WHAT TO WORK ON
Pictures excluded, set down exactly the lines from the one containing "camera: 35 degrees right, 10 degrees down" through the final line of the material, and only those.

DATA SHOWN

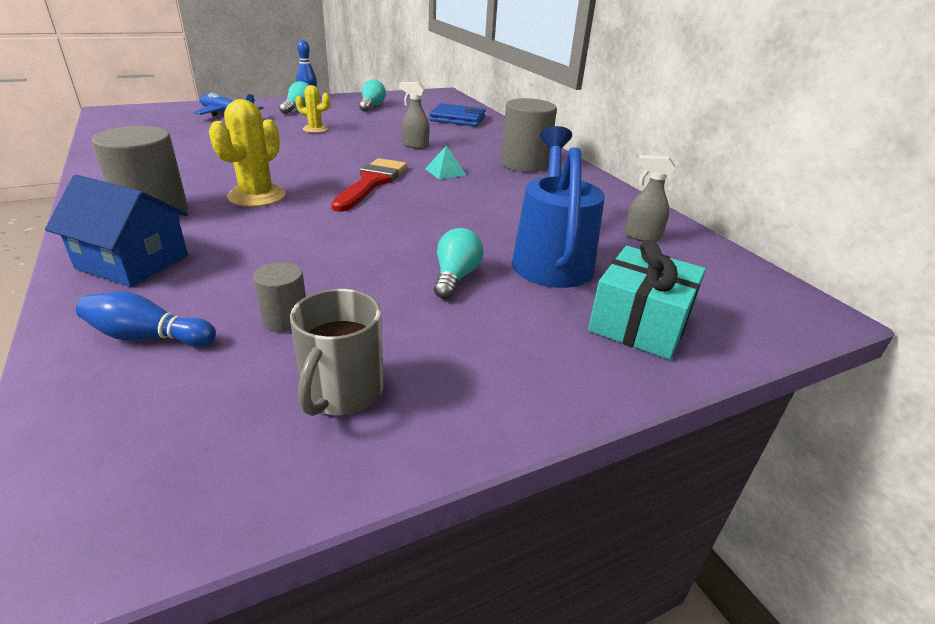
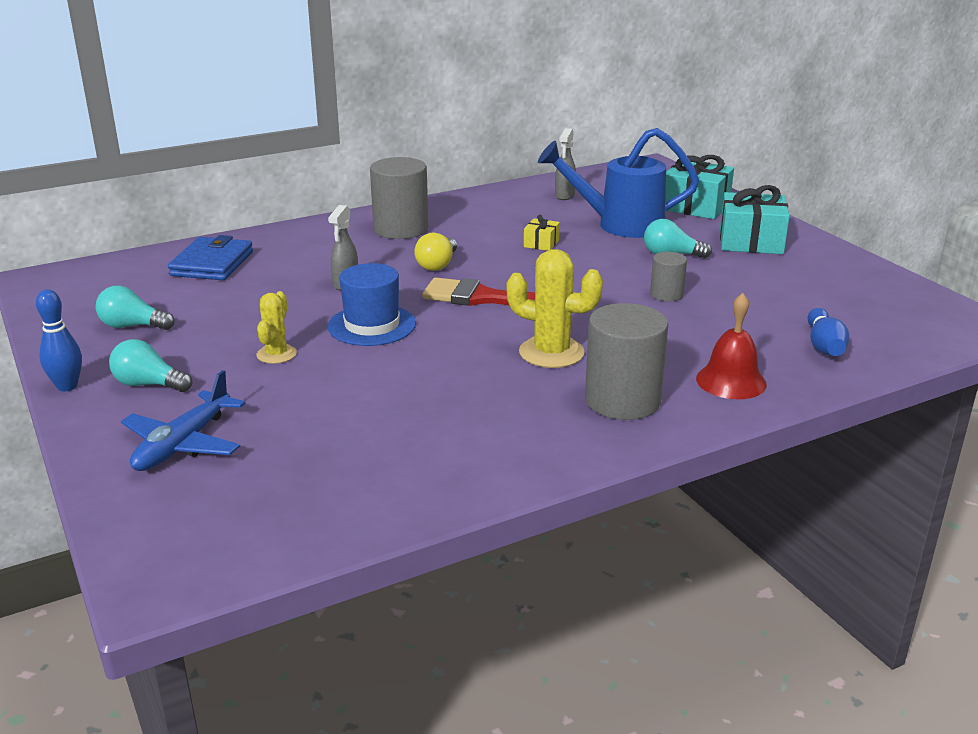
camera: 90 degrees left, 5 degrees down
(133, 262) = (731, 381): blue house -> red bell
(285, 319) = (768, 304): grey cylinder -> grey cylinder (666, 294)
(342, 149) = (372, 325): none -> blue hat
(342, 392) = (826, 279): grey mug -> none
(445, 171) = (437, 265): turquoise pyramid -> yellow light bulb
(492, 212) = (541, 243): none -> yellow gift
(500, 348) = (751, 241): none -> turquoise gift

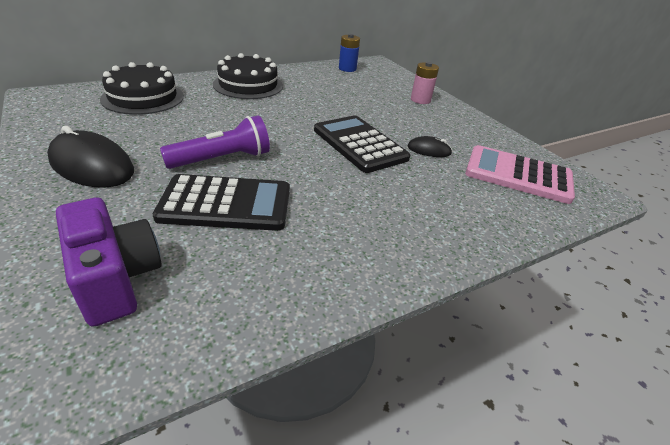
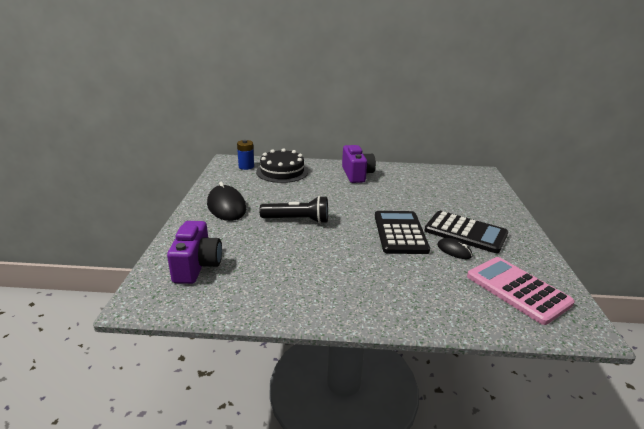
camera: 35 degrees right, 10 degrees down
(222, 159) = (297, 220): purple flashlight -> black flashlight
(226, 204) = (278, 246): black calculator -> black calculator (465, 232)
(248, 85) = (356, 174): black cake -> purple camera
(347, 69) = (449, 174): blue battery -> blue battery (246, 166)
(420, 100) = (491, 211): pink battery -> none

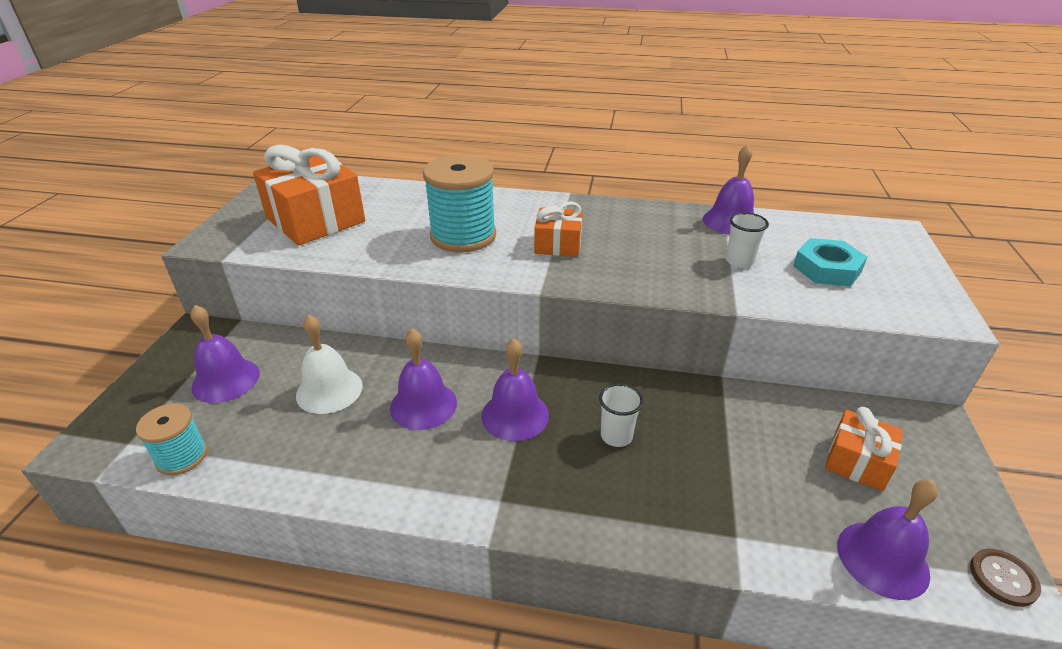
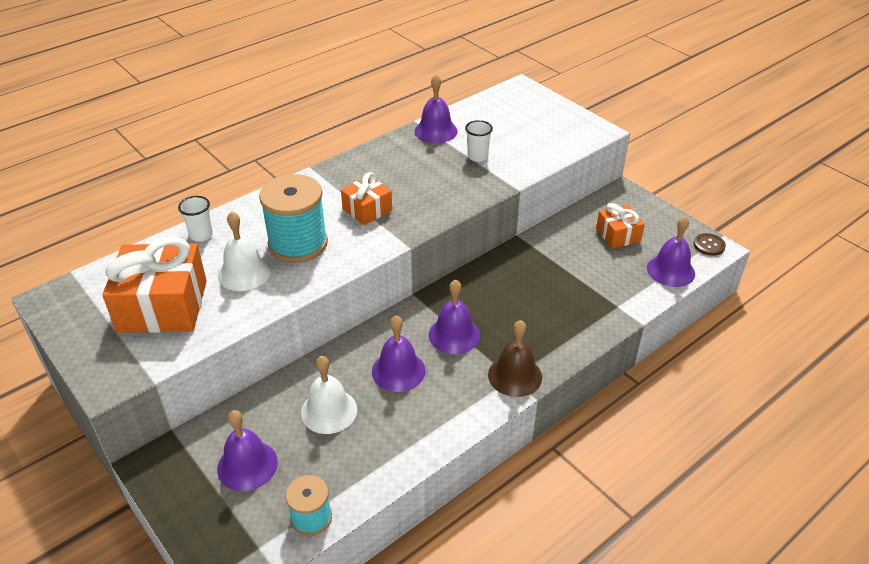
camera: 50 degrees left, 5 degrees up
(395, 231) = (244, 272): none -> white bell
(506, 501) = (515, 375): none -> brown bell
(616, 436) = (515, 304): white cup -> white cup (201, 235)
(827, 269) = (521, 134): turquoise nut -> none

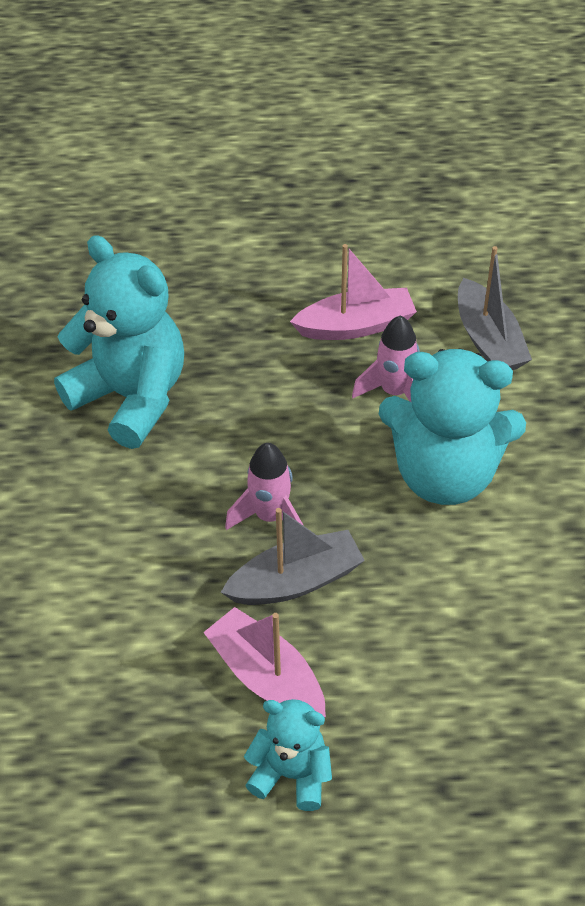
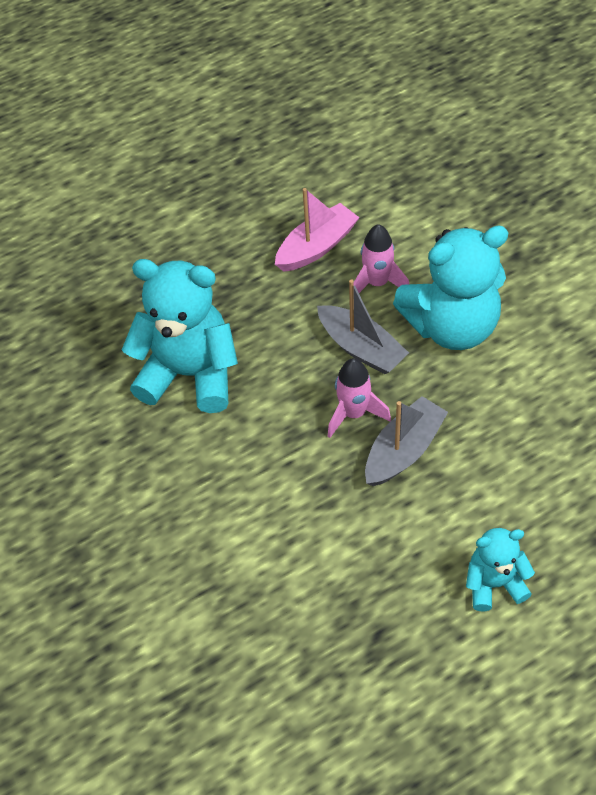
camera: 25 degrees left, 5 degrees up
(267, 677) = (431, 526): pink boat -> none
(488, 340) = (415, 216): grey boat -> grey boat (361, 348)

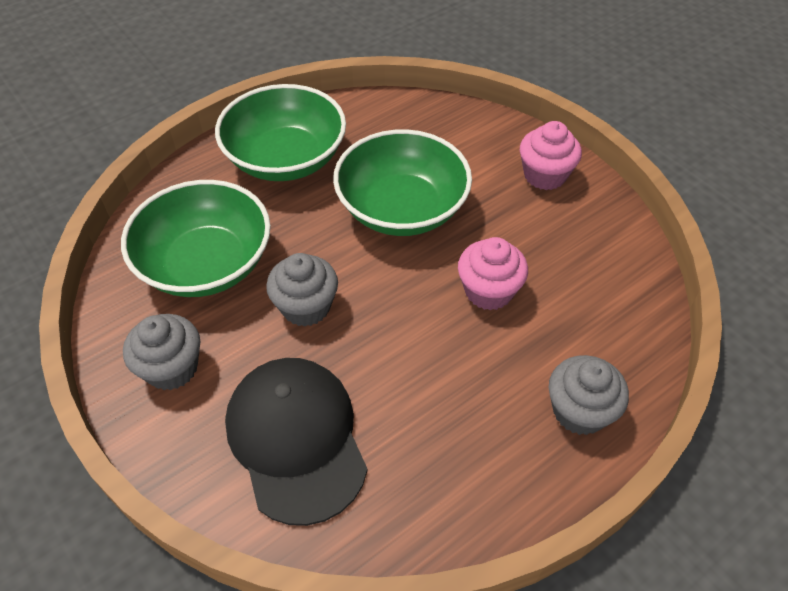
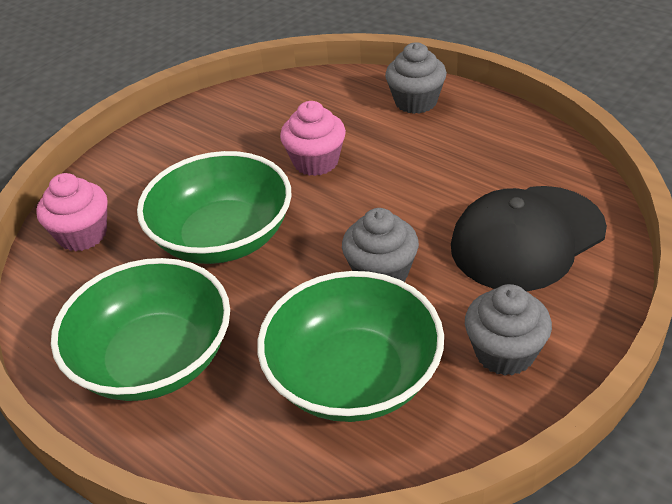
camera: 100 degrees left, 10 degrees down
(545, 175) = (155, 152): pink cupcake -> pink cupcake (82, 235)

RESULT OF THIS TASK
camera: 35 degrees right, 10 degrees down
(222, 159) = (297, 220): purple flashlight -> black flashlight
(226, 204) = (278, 246): black calculator -> black calculator (465, 232)
(248, 85) = (356, 174): black cake -> purple camera
(347, 69) = (449, 174): blue battery -> blue battery (246, 166)
(420, 100) = (491, 211): pink battery -> none

camera: 50 degrees left, 5 degrees up
(395, 231) = (244, 272): none -> white bell
(506, 501) = (515, 375): none -> brown bell
(616, 436) = (515, 304): white cup -> white cup (201, 235)
(827, 269) = (521, 134): turquoise nut -> none

camera: 25 degrees left, 5 degrees up
(267, 677) = (431, 526): pink boat -> none
(488, 340) = (415, 216): grey boat -> grey boat (361, 348)

camera: 100 degrees left, 10 degrees down
(545, 175) = (155, 152): pink cupcake -> pink cupcake (82, 235)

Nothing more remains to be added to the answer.